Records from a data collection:
/---
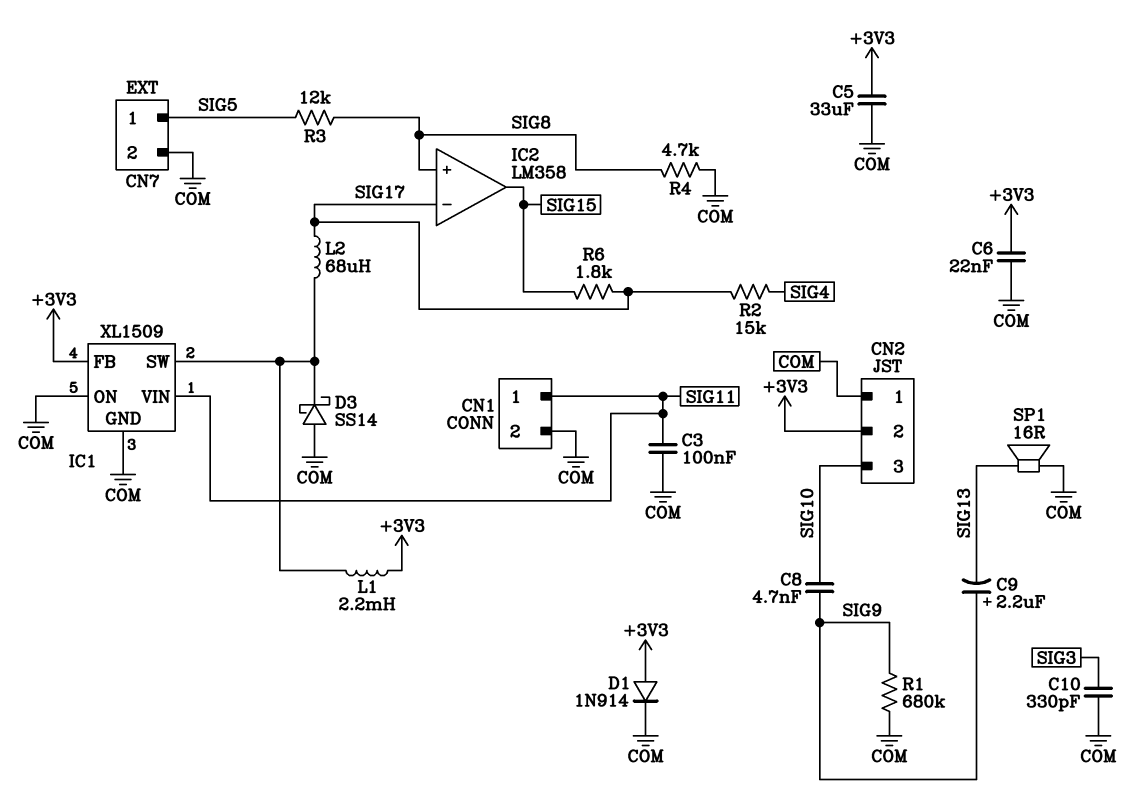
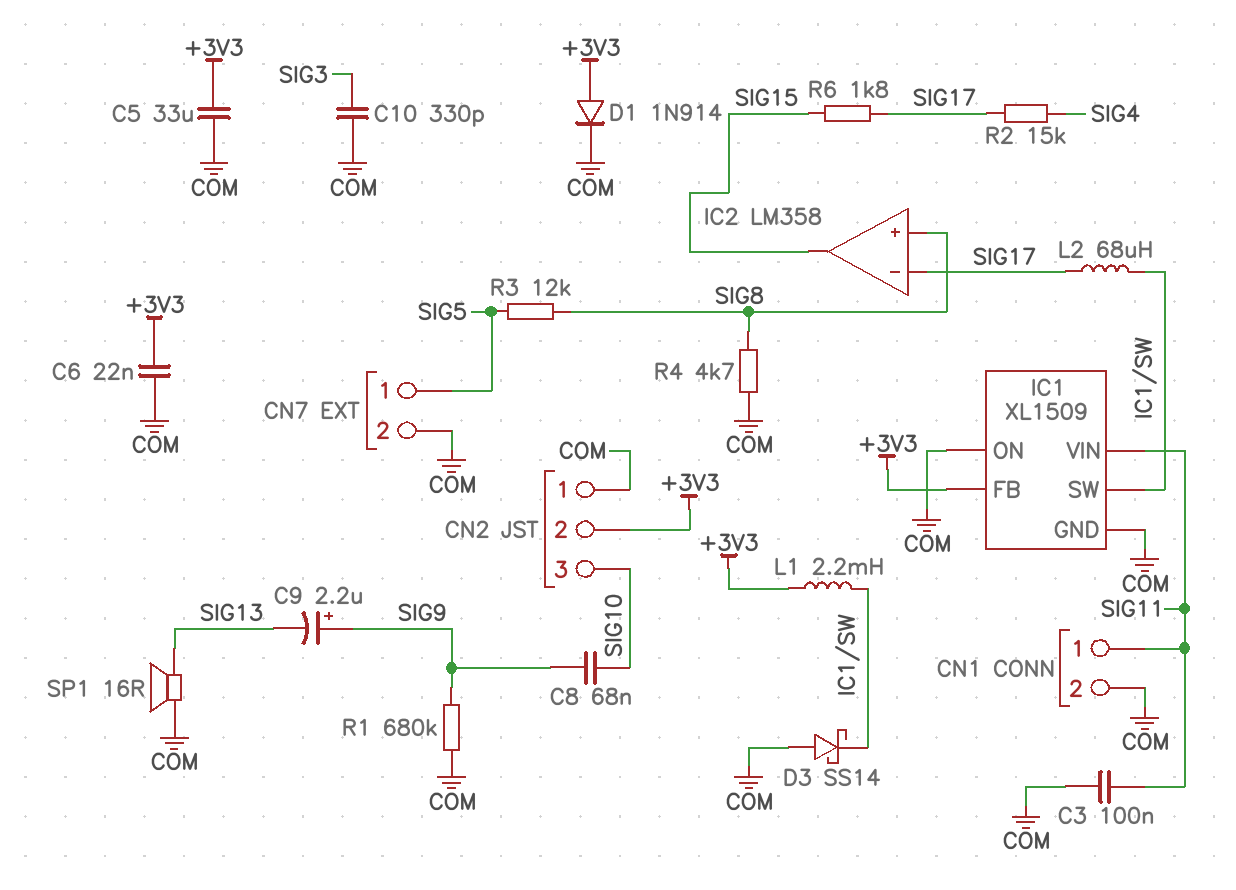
C8: 4.7nF (SIG9, SIG10) -> 68nF (SIG9, SIG10)

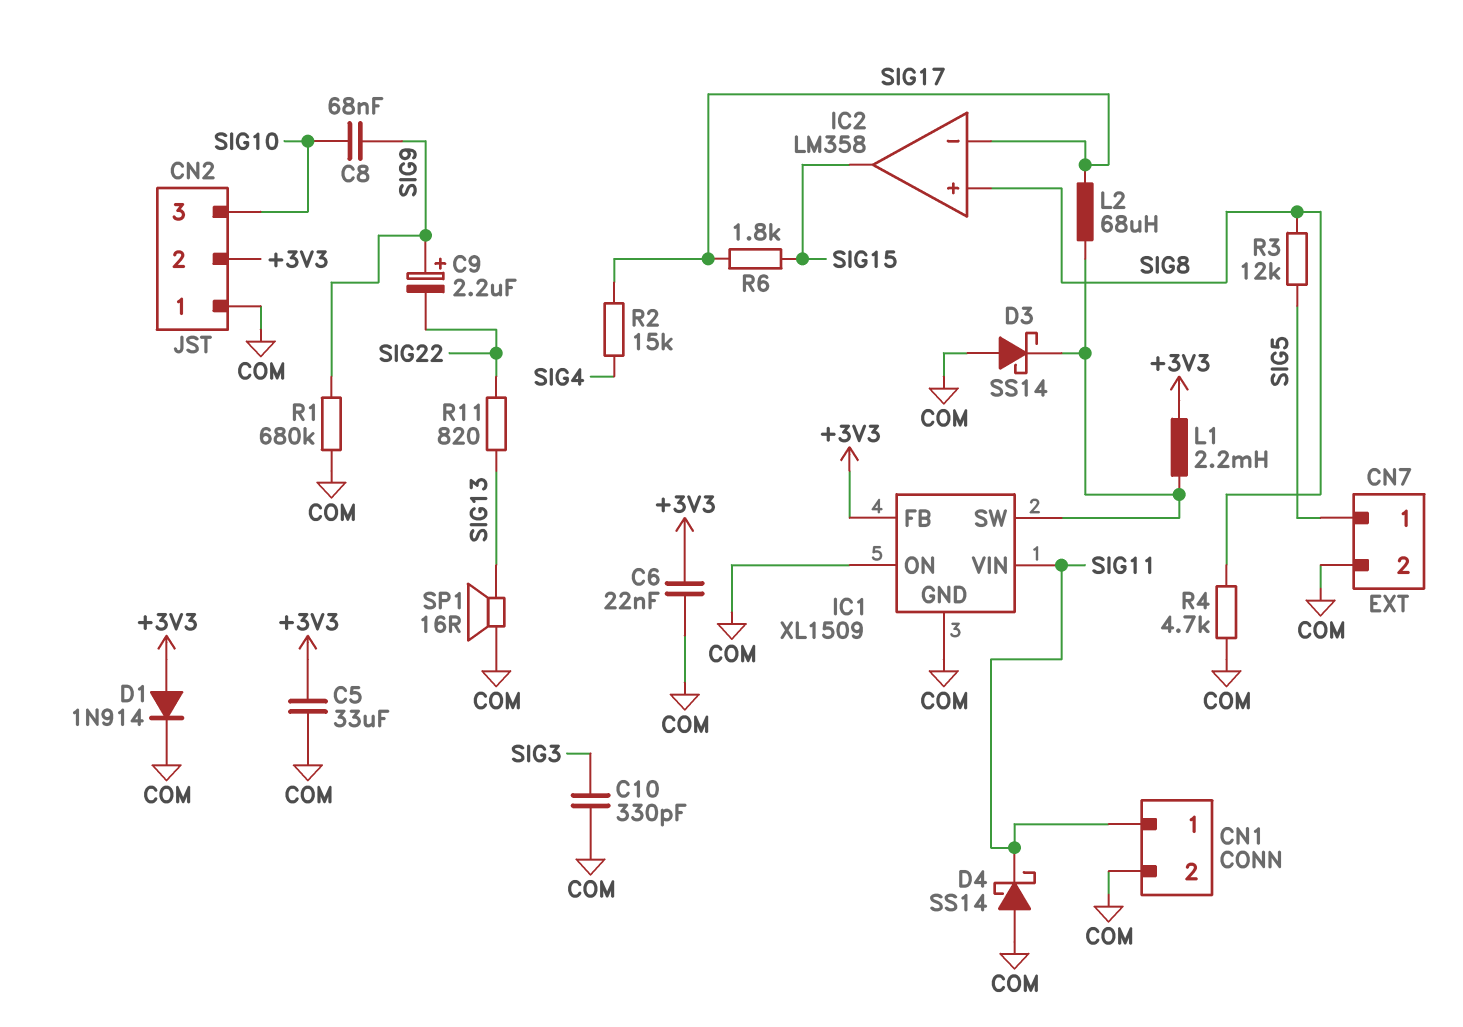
C3: 100nF (COM, SIG11) -> none
C9: 2.2uF (plus SIG9, minus SIG13) -> 2.2uF (plus SIG9, minus SIG22)
D4: none -> schottky SS14 (A COM, K SIG11)
R11: none -> 820 (SIG13, SIG22)

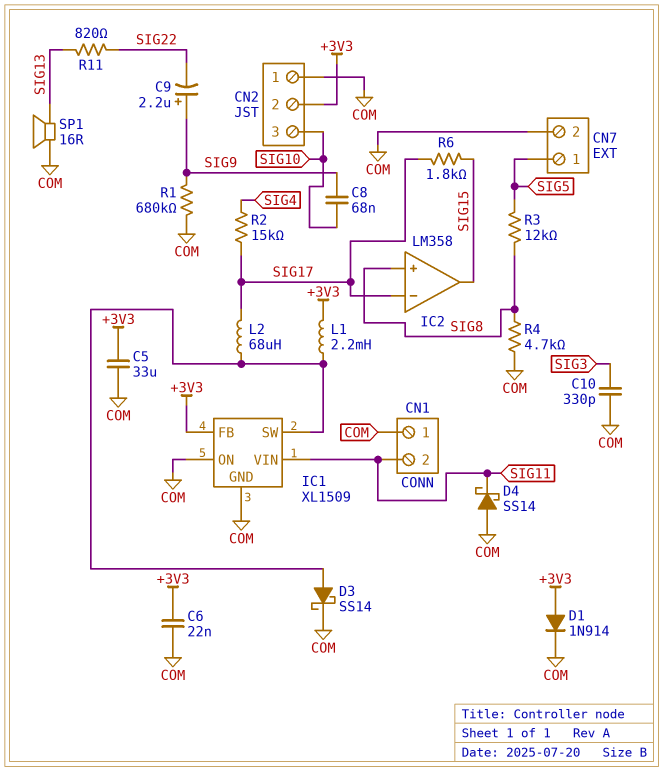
CN1 pin 1: SIG11 -> COM
CN1 pin 2: COM -> SIG11
D3: schottky SS14 (A COM, K IC1/SW) -> schottky SS14 (A IC1/SW, K COM)

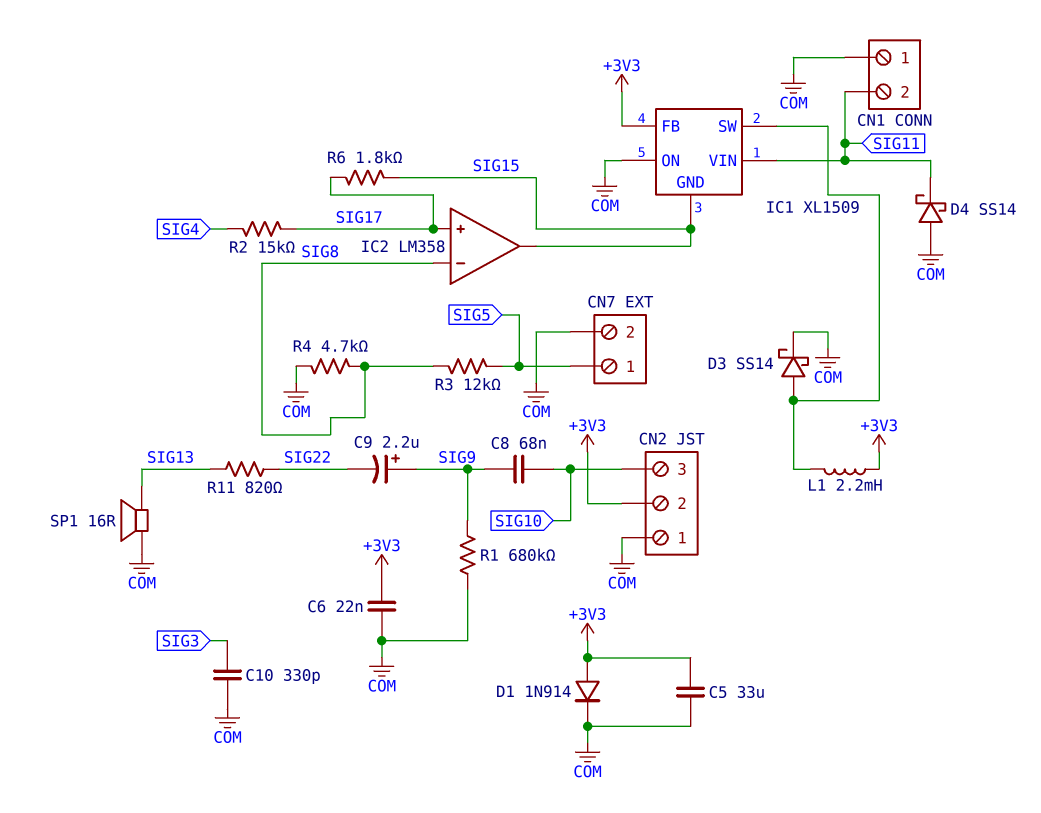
IC1 pin GND: COM -> SIG15
IC2 pin in+: SIG8 -> SIG17
IC2 pin in-: SIG17 -> SIG8
L2: 68uH (IC1/SW, SIG17) -> none

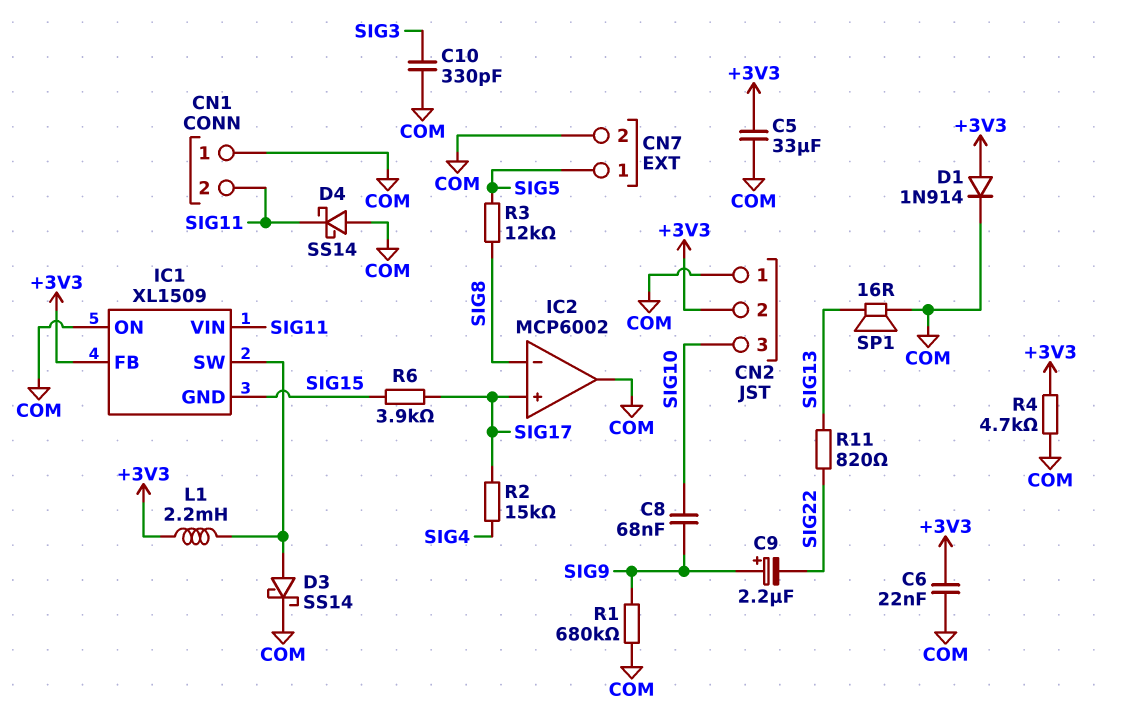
IC2: LM358 -> MCP6002
IC2 pin out: SIG15 -> COM
R4: 4.7k (COM, SIG8) -> 4.7k (+3V3, COM)
R6: 1.8k (SIG15, SIG17) -> 3.9k (SIG15, SIG17)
\---
**Problem to work on:** Print the data exactly, from its first line to the line containing "L2: 68uH (IC1/SW, SIG17) -> none", both included. Omit the pictures.

**Final answer:**
C8: 4.7nF (SIG9, SIG10) -> 68nF (SIG9, SIG10)

C3: 100nF (COM, SIG11) -> none
C9: 2.2uF (plus SIG9, minus SIG13) -> 2.2uF (plus SIG9, minus SIG22)
D4: none -> schottky SS14 (A COM, K SIG11)
R11: none -> 820 (SIG13, SIG22)

CN1 pin 1: SIG11 -> COM
CN1 pin 2: COM -> SIG11
D3: schottky SS14 (A COM, K IC1/SW) -> schottky SS14 (A IC1/SW, K COM)

IC1 pin GND: COM -> SIG15
IC2 pin in+: SIG8 -> SIG17
IC2 pin in-: SIG17 -> SIG8
L2: 68uH (IC1/SW, SIG17) -> none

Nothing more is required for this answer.